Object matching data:
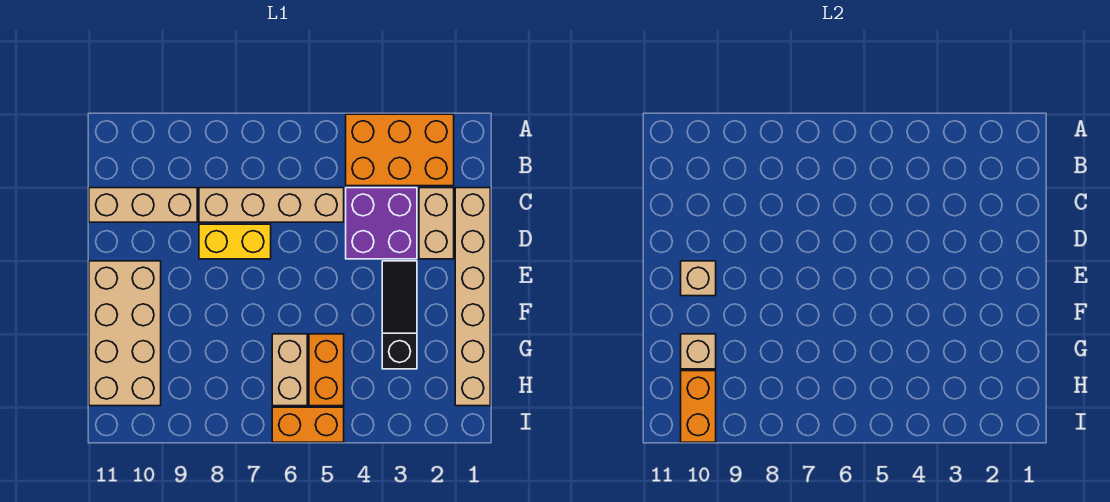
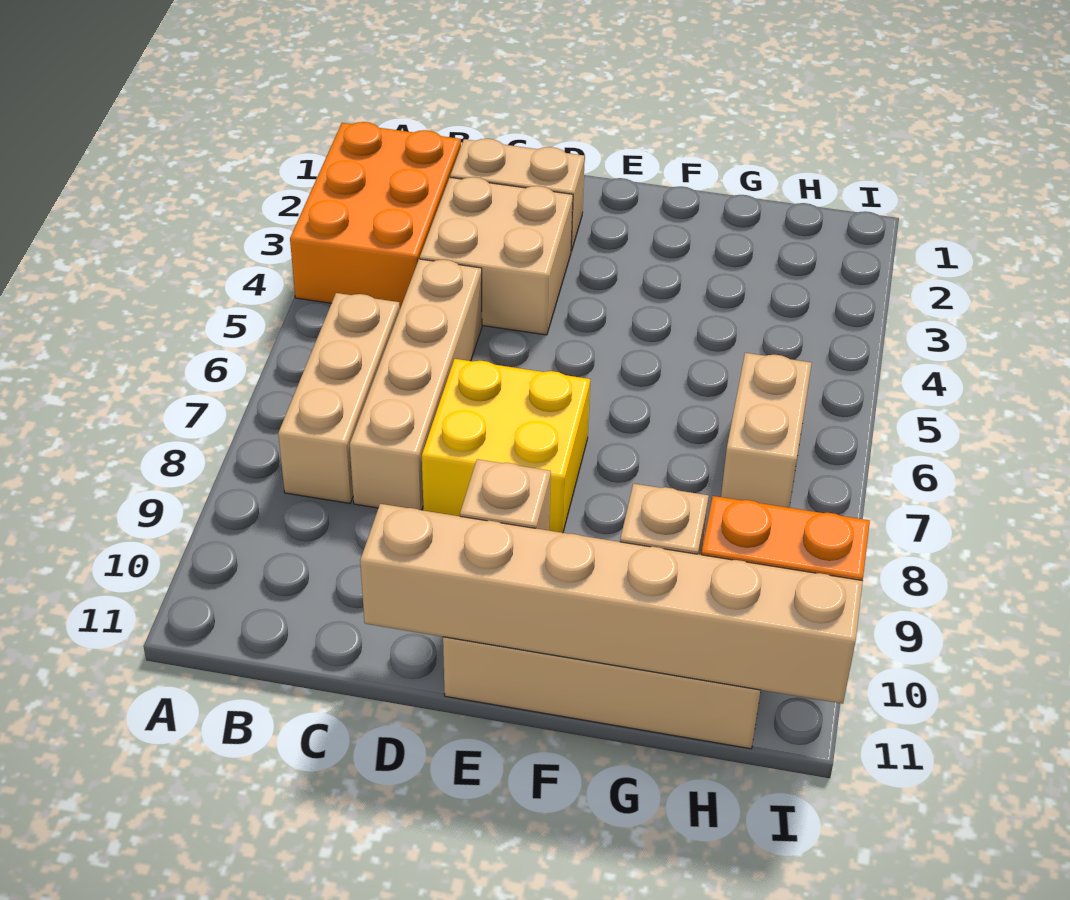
tan brick C1:H1 level 1 -> tan brick D11:I11 level 2
purple brick C3:D4 level 1 -> tan brick C3:D4 level 1
tan brick C9:C11 level 1 -> tan brick B6:B8 level 1
yellow brick D7:D8 level 1 -> yellow brick D7:E8 level 1
black slope E3:G3 level 1 top G -> none
orange brick G5:H5 level 1 -> none
tan brick G6:H6 level 1 -> tan brick H6:H7 level 1
orange brick I5:I6 level 1 -> none

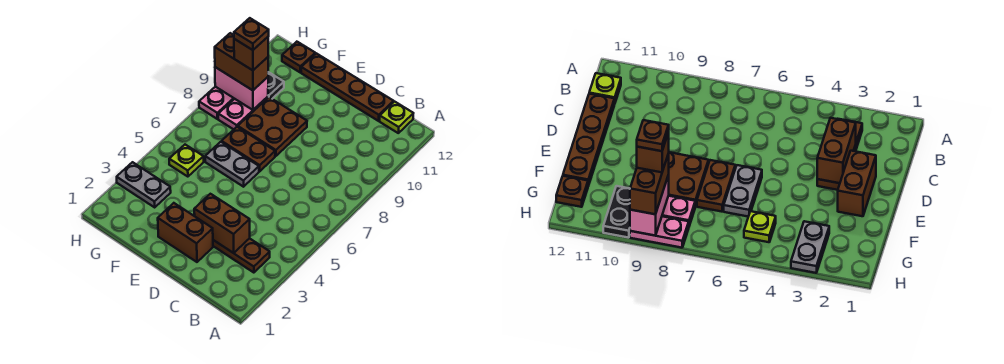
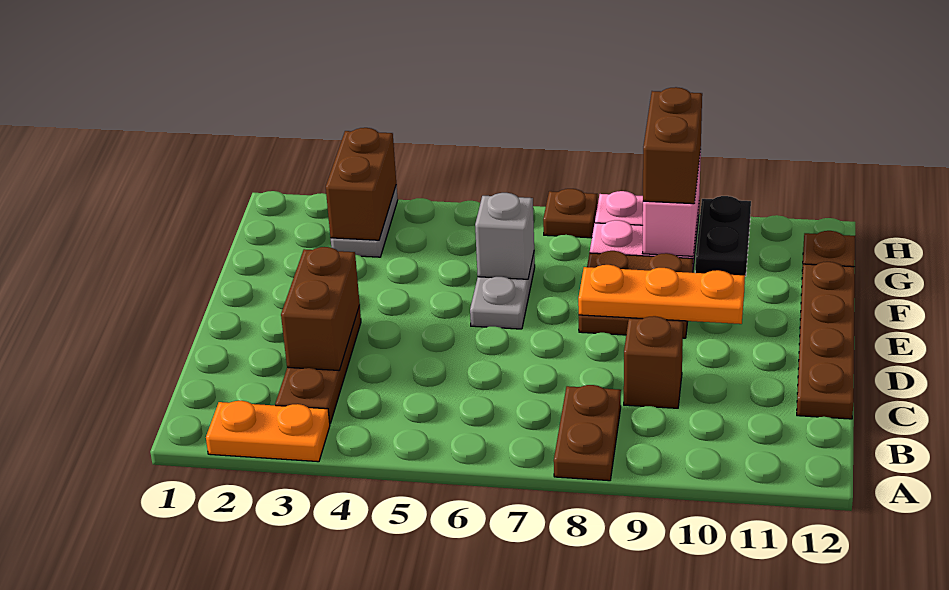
none -> orange plate A2:A3 level 1
lime plate B12 level 1 -> none
brown brick D2:E2 level 1 -> brown brick G3:H3 level 2
brown plate E7:F7 level 1 -> brown plate A8:B8 level 1
none -> orange plate E8:E10 level 2
none -> grey brick F6 level 2
lime plate G5 level 1 -> none
brown brick G9 level 4 -> brown brick C9 level 1
brown plate G9 level 5 -> brown plate H7 level 1

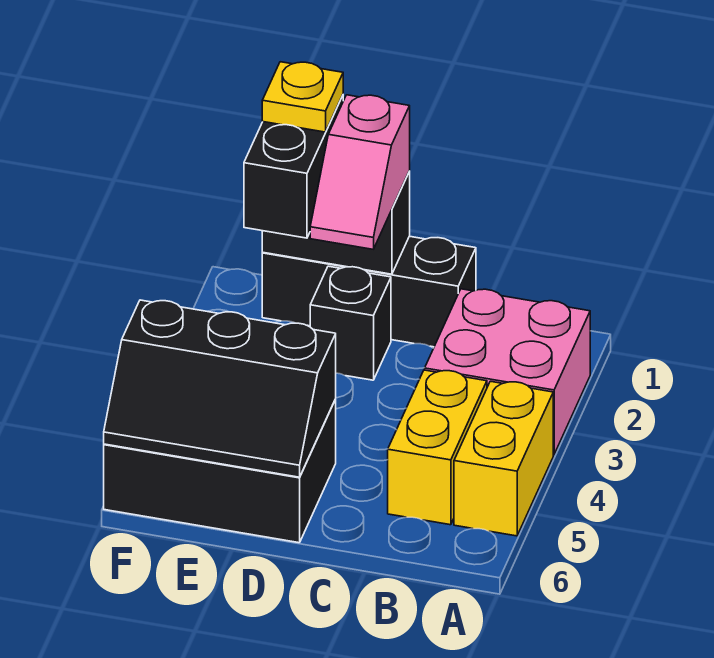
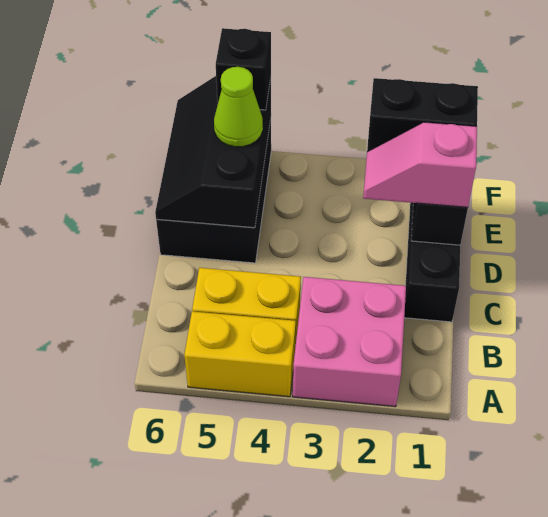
black brick D2 level 1 -> black brick F5 level 3
yellow plate E1 level 4 -> none
none -> lime cone E5 level 3

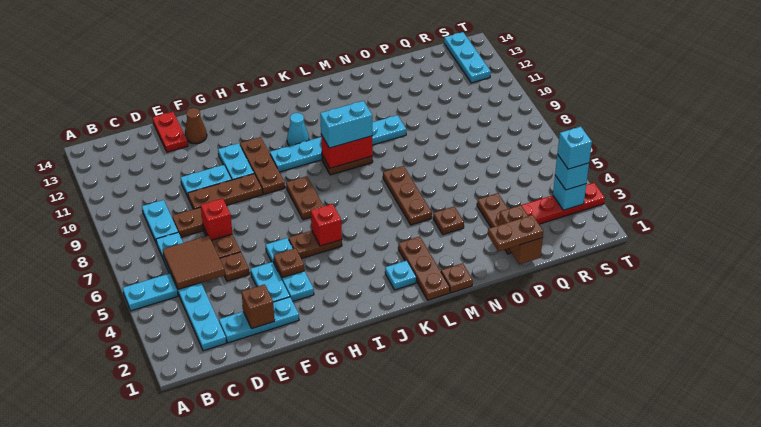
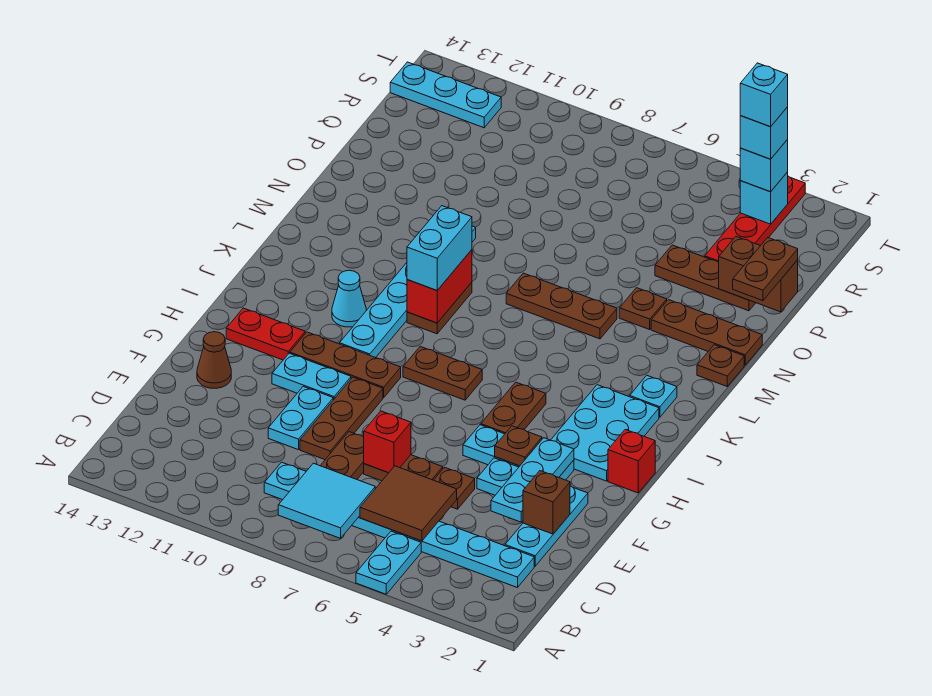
none -> cyan tile B7:C8 level 2
none -> cyan plate E3:G3 level 2
red plate E13:E14 level 1 -> red plate H12:H13 level 1
none -> cyan plate H2:J3 level 1
red brick I5 level 2 -> red brick H1 level 1
brown plate L1:L3 level 1 -> brown plate N1:N3 level 1
none -> cyan brick S3 level 5

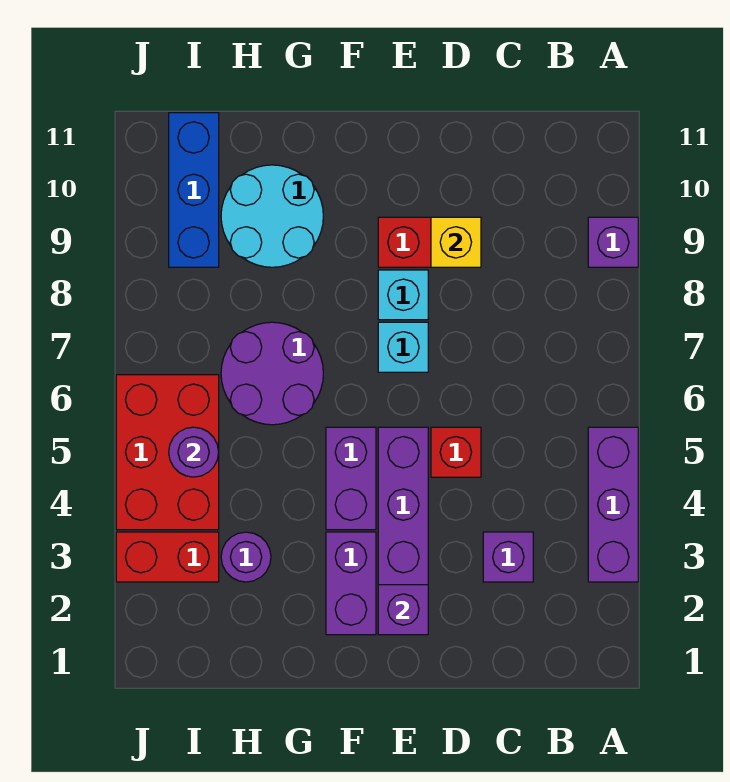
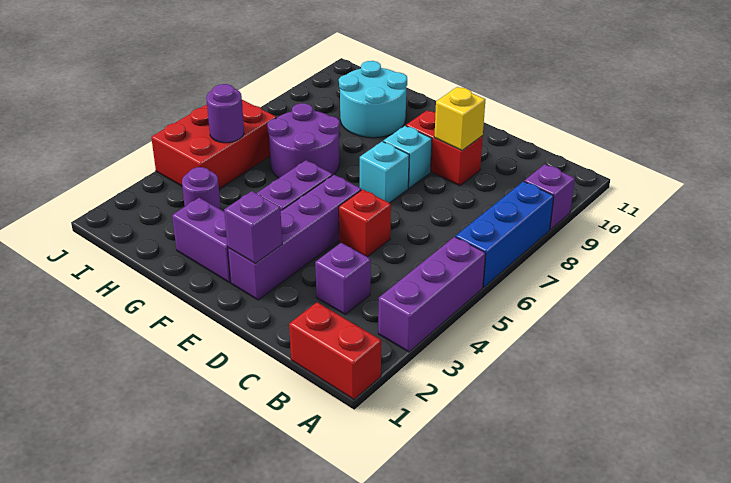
purple brick F2:F3 level 1 -> purple brick F2:G2 level 1
red brick I3:J3 level 1 -> red brick A1:B1 level 1
blue brick I9:I11 level 1 -> blue brick A6:A8 level 1

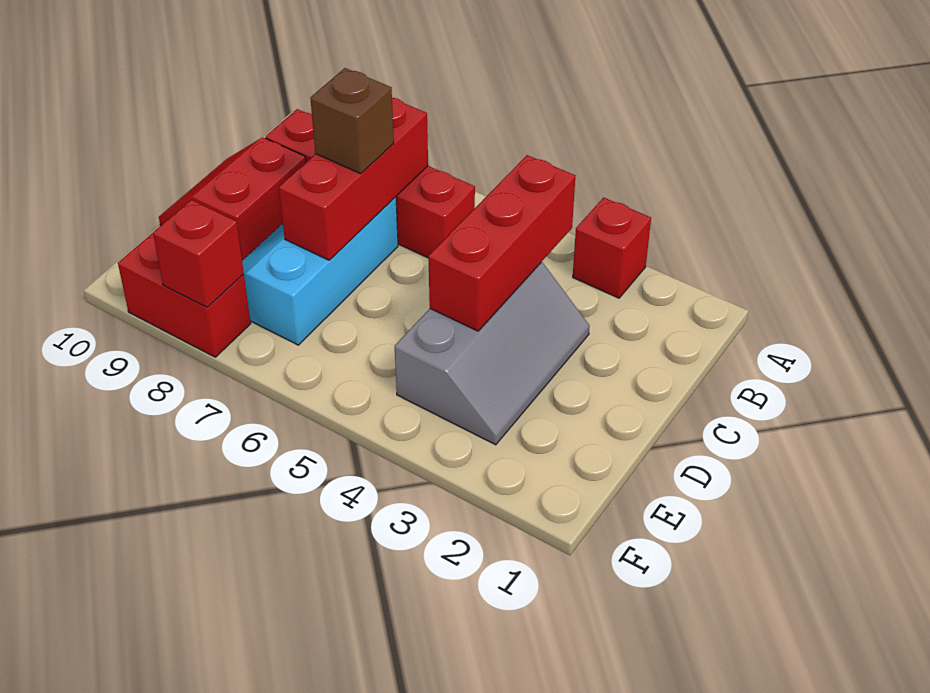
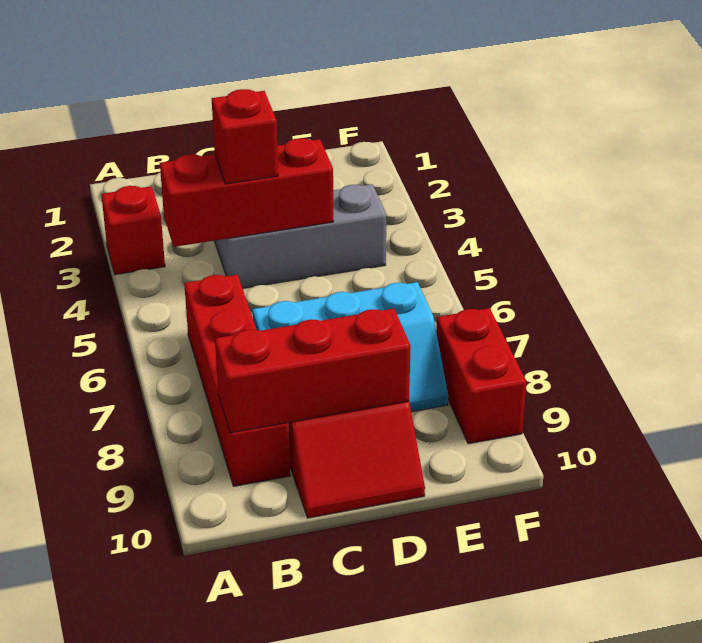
red brick B7:D7 level 2 -> red brick B9:D9 level 2
brown brick C7 level 3 -> none
red brick F8 level 2 -> red brick C4 level 3

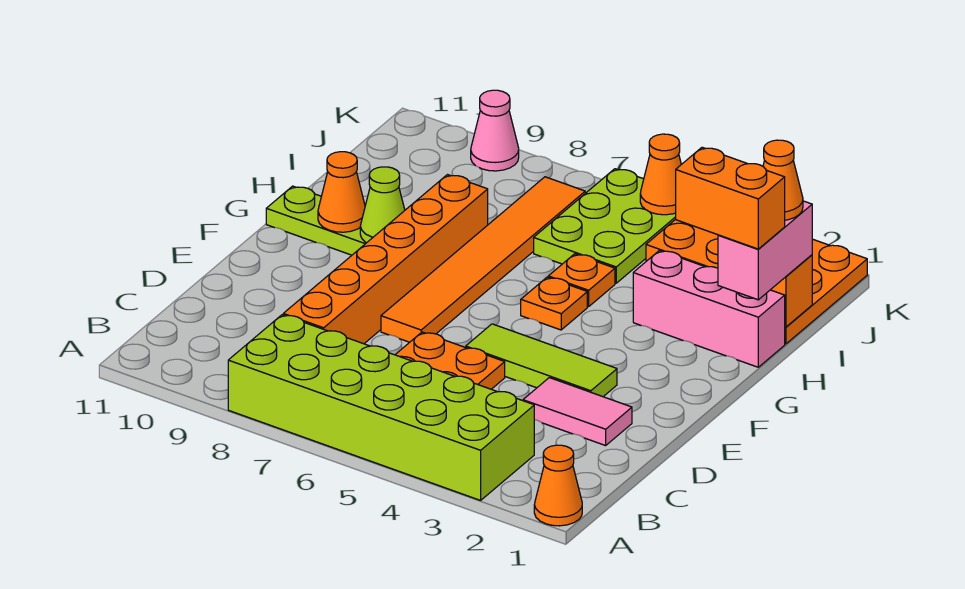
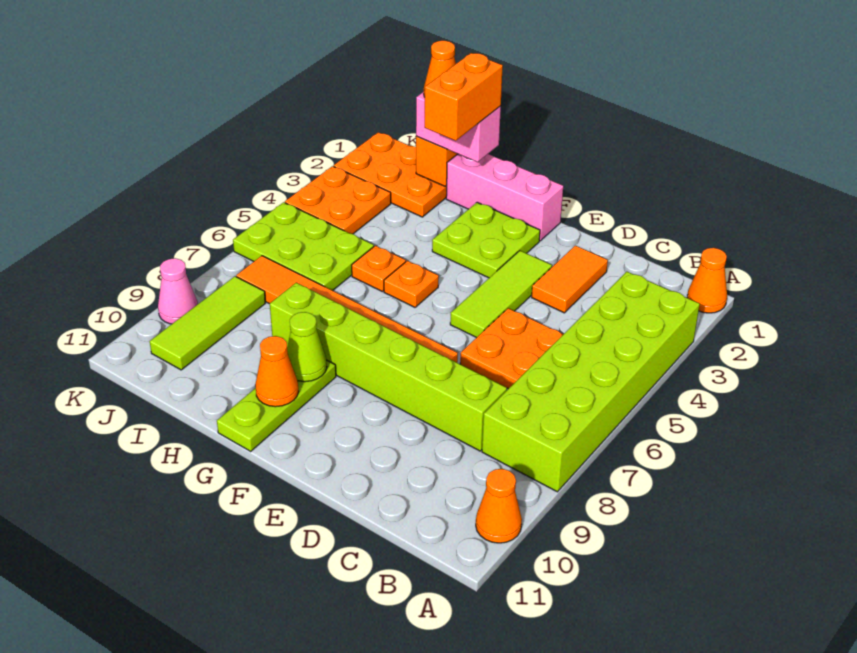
orange brick C8:H8 level 1 -> lime brick C8:H8 level 1
pink tile D2:D3 level 1 -> orange tile D2:D3 level 1
none -> lime plate F2:G3 level 1
pink brick H1:H3 level 1 -> pink brick F1:H1 level 1
none -> lime tile J8:J10 level 1
orange cone K5 level 2 -> orange cone A10 level 1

**PROMPT:** All lines of the records above that carry the word "orange" should be listed.

**RESULT OF THE EXERCISE:**
orange brick G5:H5 level 1 -> none
orange brick I5:I6 level 1 -> none
none -> orange plate A2:A3 level 1
none -> orange plate E8:E10 level 2
orange brick C8:H8 level 1 -> lime brick C8:H8 level 1
pink tile D2:D3 level 1 -> orange tile D2:D3 level 1
orange cone K5 level 2 -> orange cone A10 level 1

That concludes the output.